- Activity
One number is the whole answer: how many lines of the material hold "brick".

*** Dataset content ***

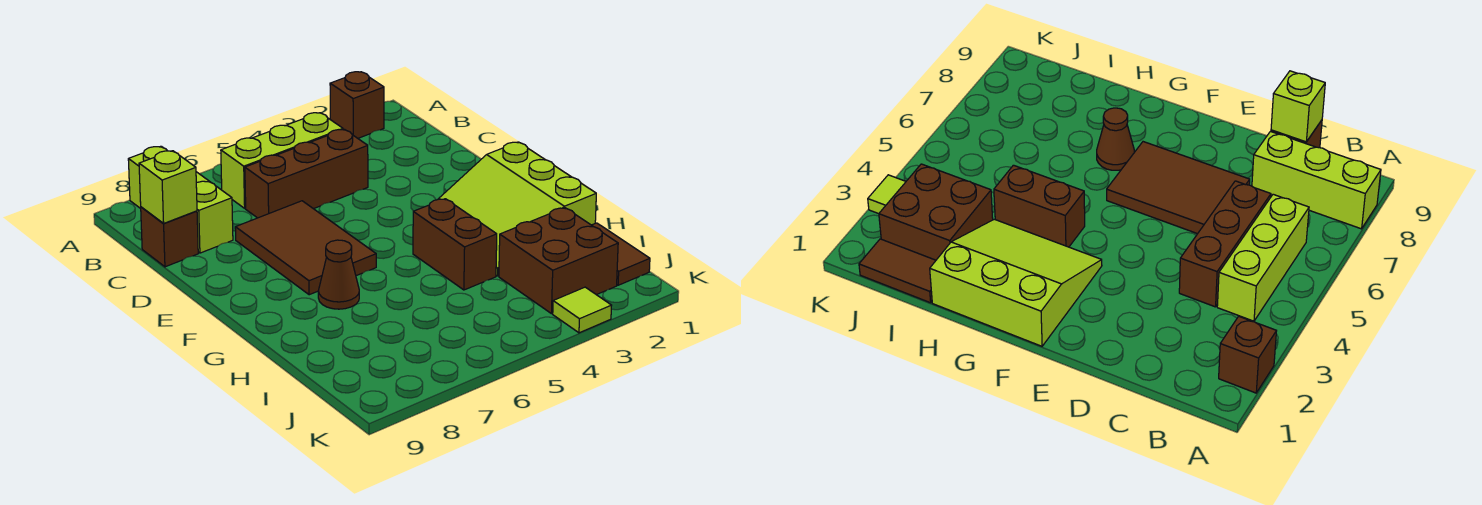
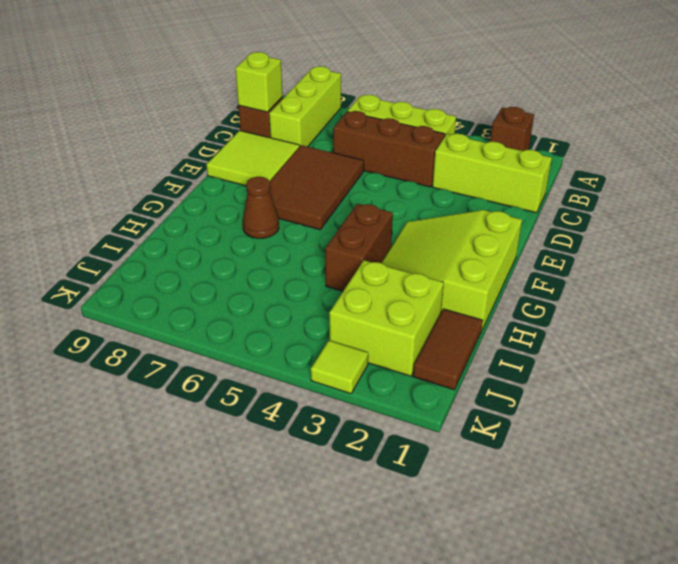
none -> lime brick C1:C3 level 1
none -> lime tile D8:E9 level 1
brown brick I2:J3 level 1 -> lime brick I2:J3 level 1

*** End of Dataset content ***

- Result of this exercise
2